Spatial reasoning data
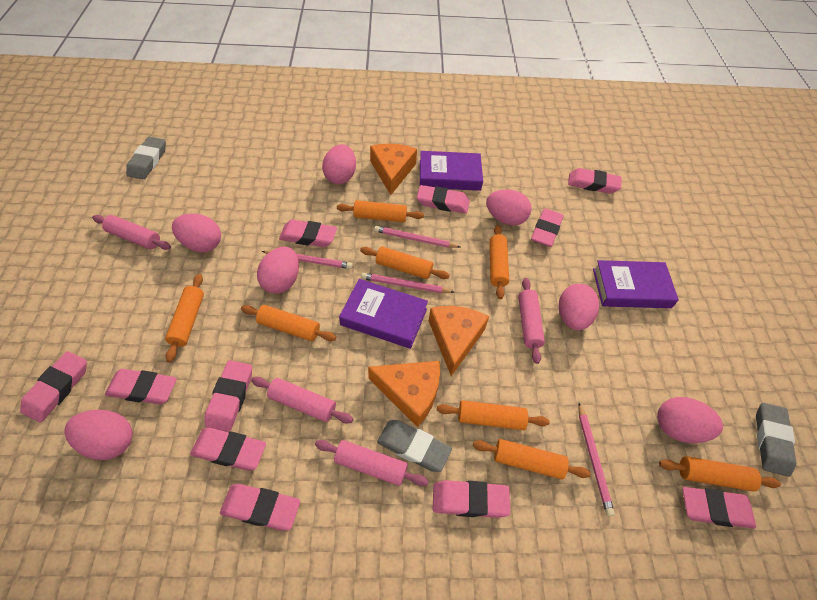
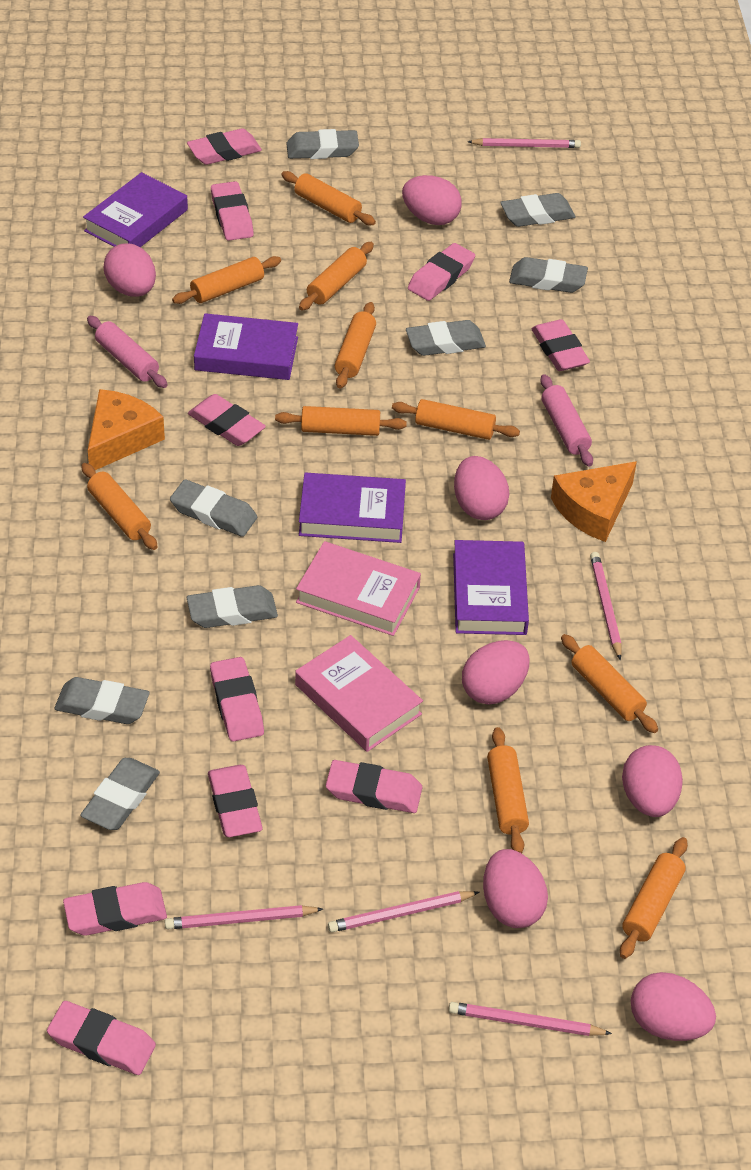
grey eraser: 3 -> 8
orange cheese: 3 -> 2
orange rolling pin: 8 -> 10
pink book: 0 -> 2
pink eraser: 11 -> 10
pink pencil: 4 -> 5
pink rolling pin: 4 -> 2
purple book: 3 -> 4

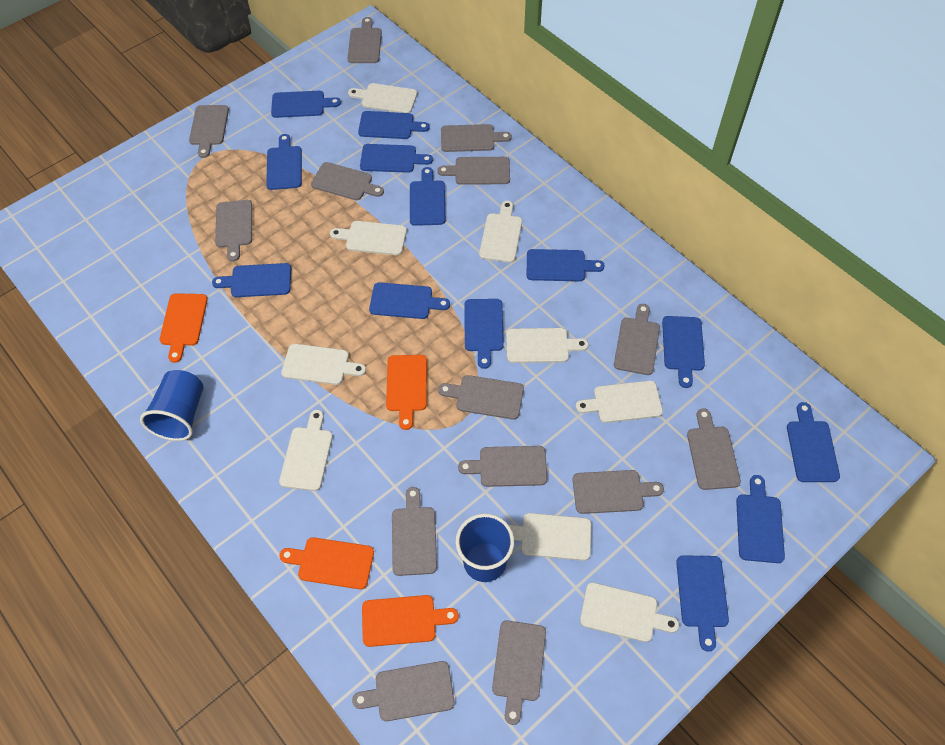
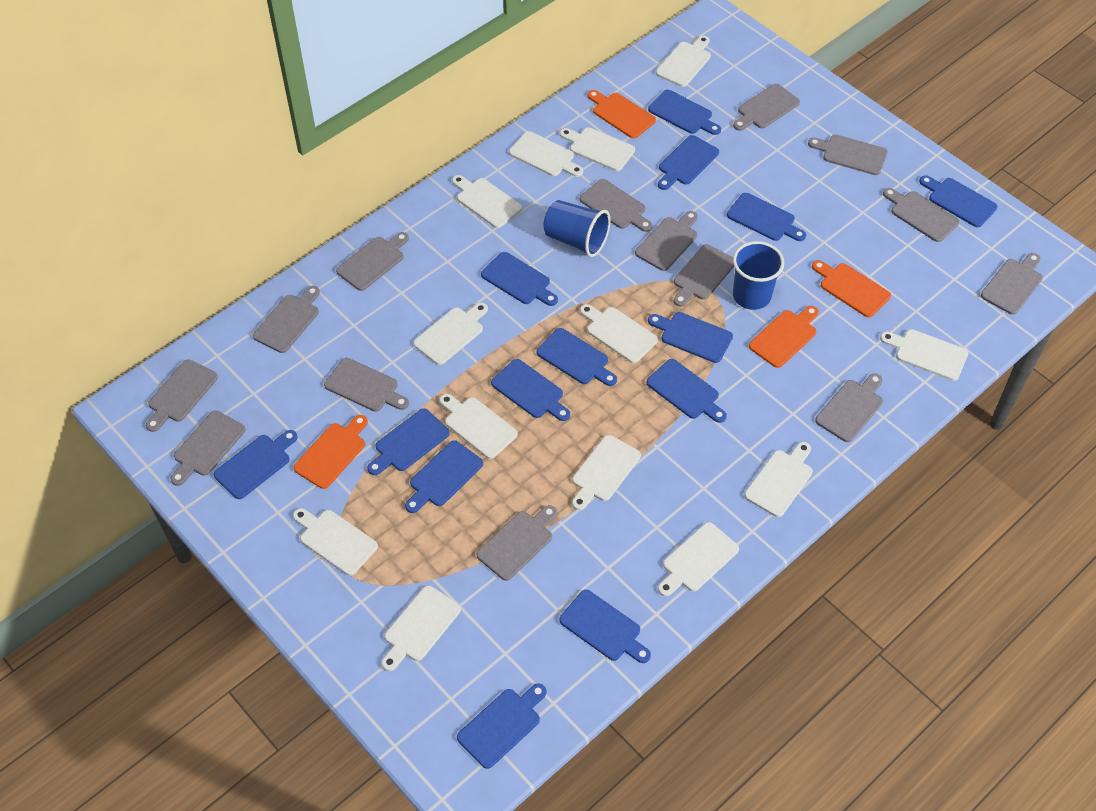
blue cutting board: 13 -> 14
white cutting board: 9 -> 13

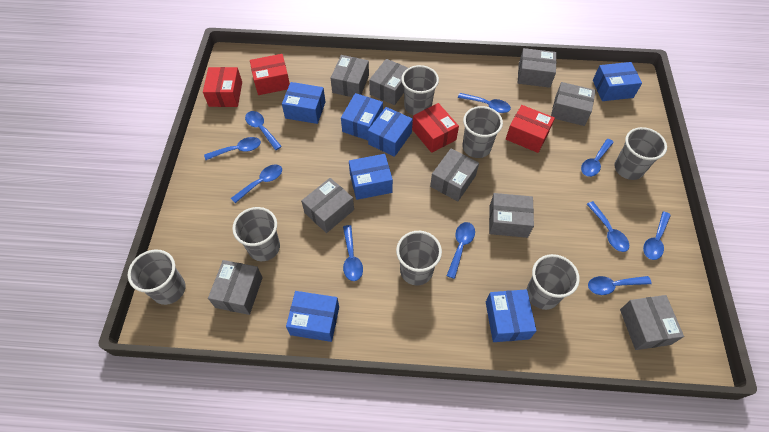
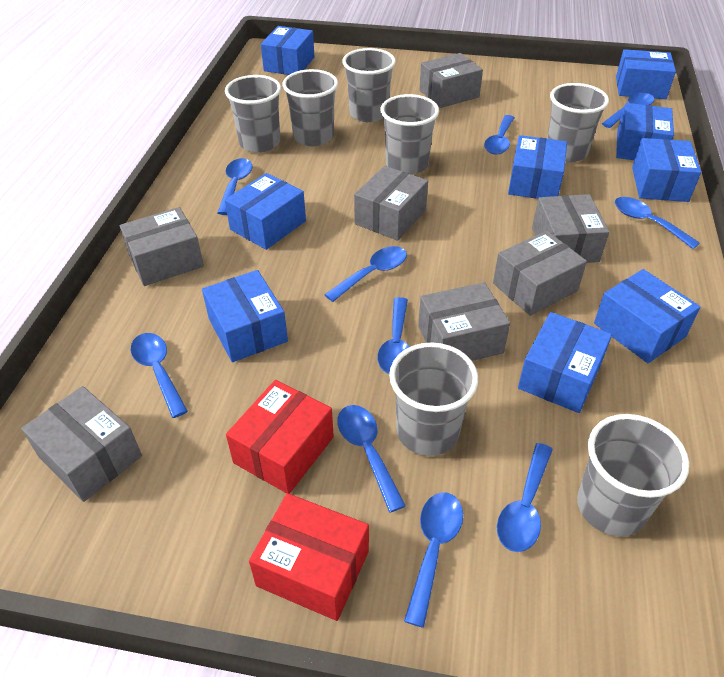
blue box: 7 -> 9
grey box: 9 -> 7
red box: 4 -> 2

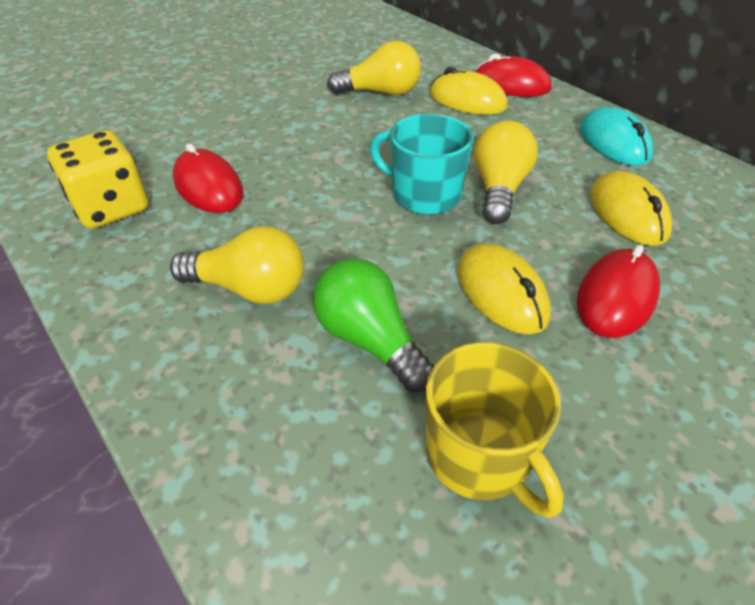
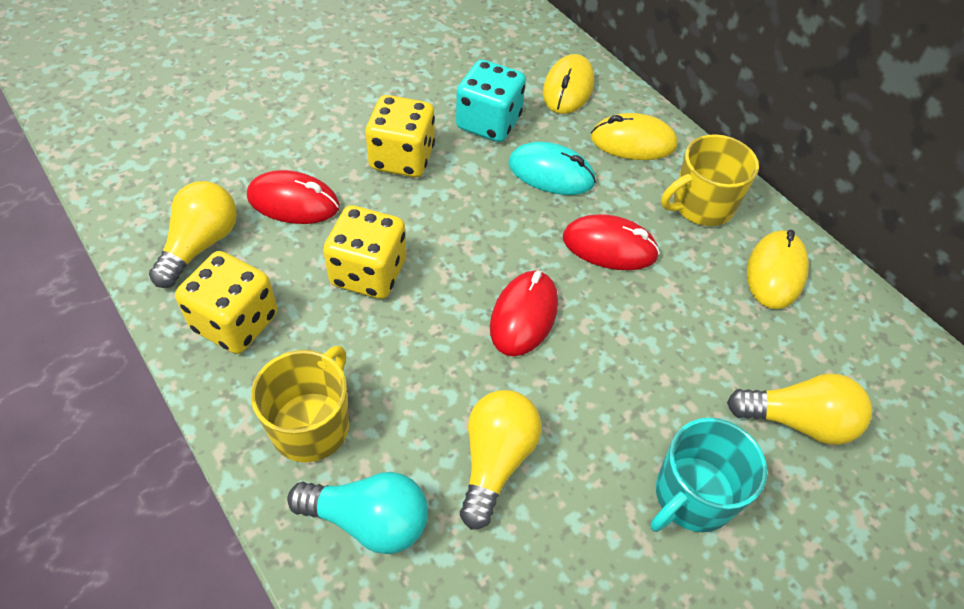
green light bulb: 1 -> 0
turquoise dice: 0 -> 1
turquoise light bulb: 0 -> 1
yellow dice: 1 -> 3
yellow mug: 1 -> 2

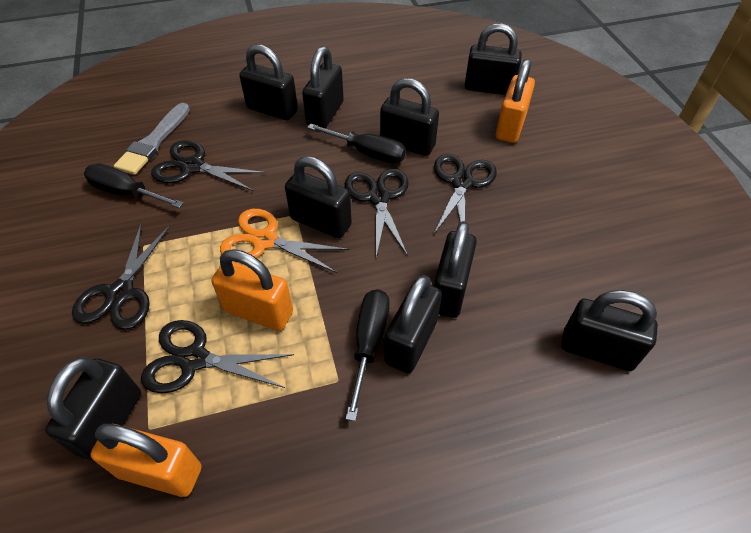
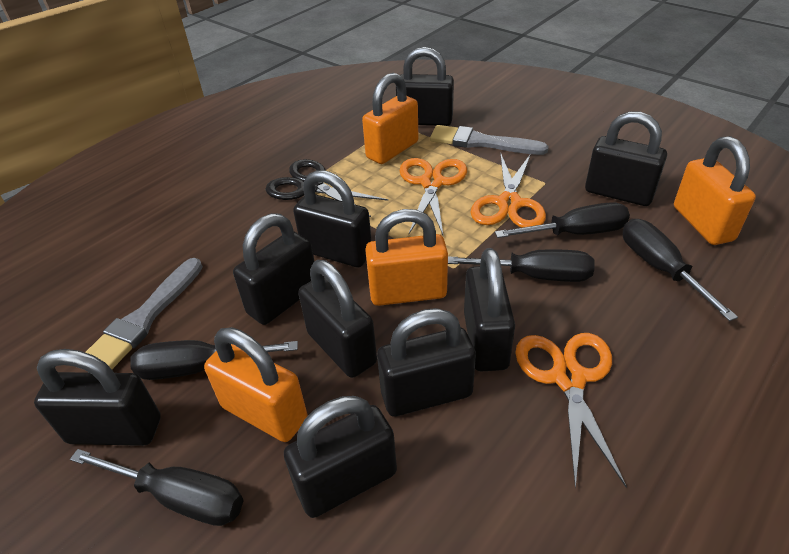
black scissors: 5 -> 1
black screwdriver: 3 -> 5
grey brush: 1 -> 2
orange padlock: 3 -> 4
orange scissors: 1 -> 3

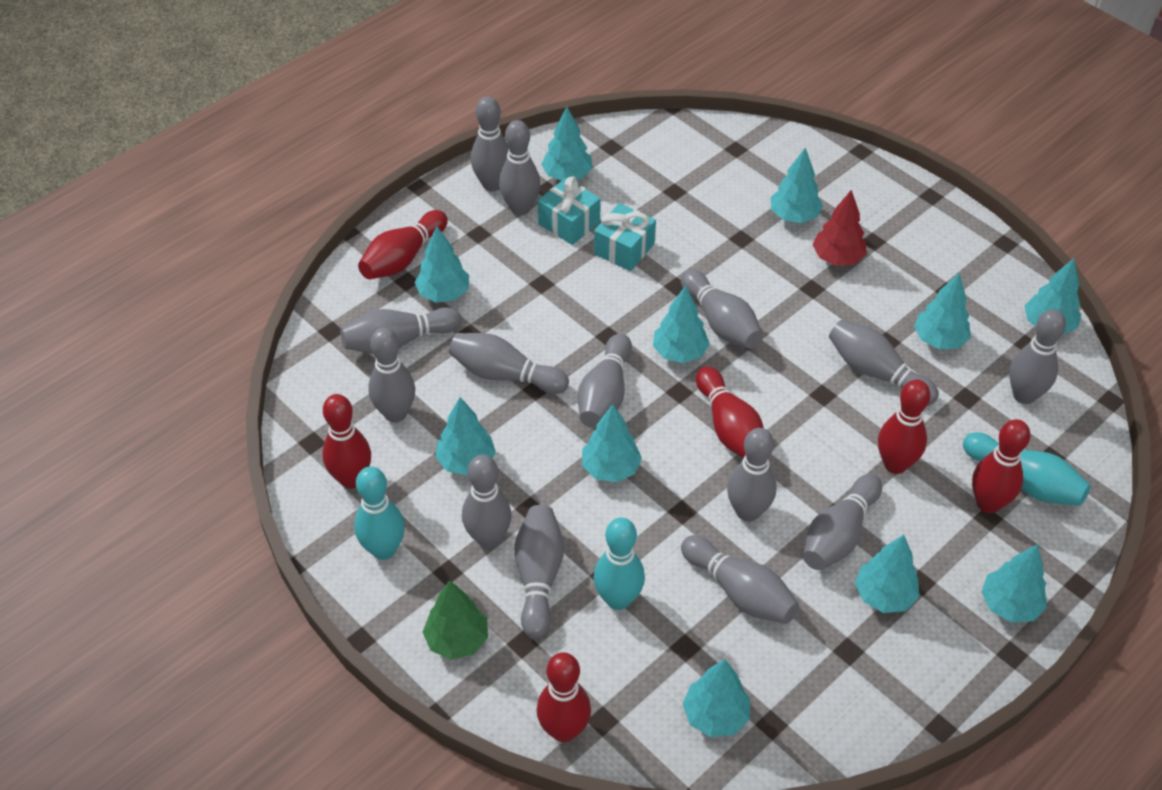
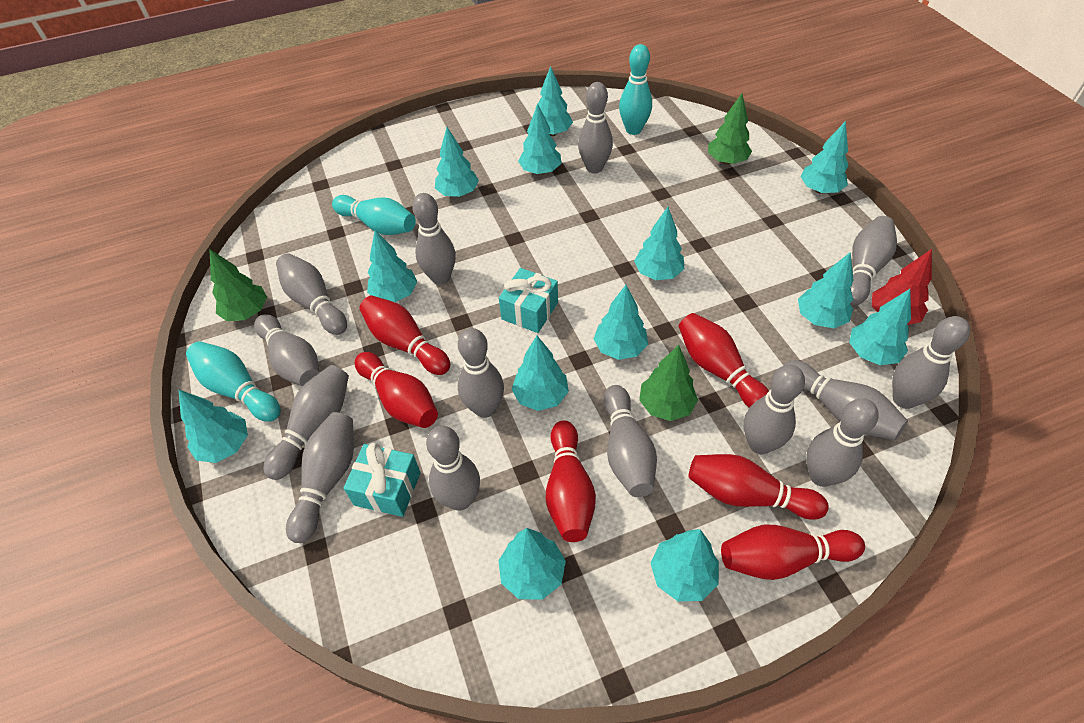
green tree: 1 -> 3
turquoise tree: 11 -> 13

## EXERCISE AIM
Scan the lines above for the word "bulb" and copy every one where it occurs.

## COMPLETED EXERCISE
green light bulb: 1 -> 0
turquoise light bulb: 0 -> 1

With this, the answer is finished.